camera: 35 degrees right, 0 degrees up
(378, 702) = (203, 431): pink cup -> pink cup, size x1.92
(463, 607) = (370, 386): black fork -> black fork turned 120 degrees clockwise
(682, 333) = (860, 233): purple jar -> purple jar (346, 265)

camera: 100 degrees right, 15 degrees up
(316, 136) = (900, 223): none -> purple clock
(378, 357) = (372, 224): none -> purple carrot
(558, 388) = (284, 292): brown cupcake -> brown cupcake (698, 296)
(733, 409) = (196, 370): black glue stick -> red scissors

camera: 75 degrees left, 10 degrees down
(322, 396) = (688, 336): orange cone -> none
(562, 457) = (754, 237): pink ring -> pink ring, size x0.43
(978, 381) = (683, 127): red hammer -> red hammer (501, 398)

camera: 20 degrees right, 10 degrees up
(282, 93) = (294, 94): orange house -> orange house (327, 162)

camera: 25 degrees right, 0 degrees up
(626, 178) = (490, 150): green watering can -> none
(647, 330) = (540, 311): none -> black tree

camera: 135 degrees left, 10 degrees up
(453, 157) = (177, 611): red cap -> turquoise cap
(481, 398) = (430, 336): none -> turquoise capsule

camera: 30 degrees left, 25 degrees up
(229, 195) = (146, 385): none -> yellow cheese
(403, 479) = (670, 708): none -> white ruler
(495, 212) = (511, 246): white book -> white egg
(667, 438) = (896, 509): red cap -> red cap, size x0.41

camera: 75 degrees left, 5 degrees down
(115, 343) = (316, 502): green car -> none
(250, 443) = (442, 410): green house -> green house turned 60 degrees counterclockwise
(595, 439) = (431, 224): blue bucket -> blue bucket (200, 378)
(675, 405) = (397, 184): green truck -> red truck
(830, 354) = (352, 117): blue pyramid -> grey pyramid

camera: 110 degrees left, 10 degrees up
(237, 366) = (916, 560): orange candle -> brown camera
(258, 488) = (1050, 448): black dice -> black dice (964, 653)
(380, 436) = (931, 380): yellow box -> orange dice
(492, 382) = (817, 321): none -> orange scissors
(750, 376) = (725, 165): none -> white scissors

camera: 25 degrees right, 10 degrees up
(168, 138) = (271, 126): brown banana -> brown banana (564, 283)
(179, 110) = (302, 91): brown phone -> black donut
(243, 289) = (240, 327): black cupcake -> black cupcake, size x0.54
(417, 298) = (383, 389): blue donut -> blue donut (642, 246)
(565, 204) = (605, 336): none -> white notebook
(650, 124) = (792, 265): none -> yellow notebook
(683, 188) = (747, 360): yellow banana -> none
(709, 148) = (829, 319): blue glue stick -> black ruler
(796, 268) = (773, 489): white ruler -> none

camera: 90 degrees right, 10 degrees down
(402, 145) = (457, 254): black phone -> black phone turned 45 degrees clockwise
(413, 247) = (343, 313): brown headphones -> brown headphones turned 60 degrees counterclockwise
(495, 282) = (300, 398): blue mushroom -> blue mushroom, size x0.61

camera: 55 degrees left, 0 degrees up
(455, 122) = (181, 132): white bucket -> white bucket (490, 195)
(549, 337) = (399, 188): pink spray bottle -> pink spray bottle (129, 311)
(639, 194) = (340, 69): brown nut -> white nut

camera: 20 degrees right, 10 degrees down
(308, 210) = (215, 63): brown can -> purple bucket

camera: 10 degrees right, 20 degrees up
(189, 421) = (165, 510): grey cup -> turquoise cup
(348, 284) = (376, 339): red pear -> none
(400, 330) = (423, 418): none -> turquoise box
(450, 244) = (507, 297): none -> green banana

To do: Copy out every line of the data where the word "notebook" occurs.

Answer space:
(565, 204) = (605, 336): none -> white notebook
(650, 124) = (792, 265): none -> yellow notebook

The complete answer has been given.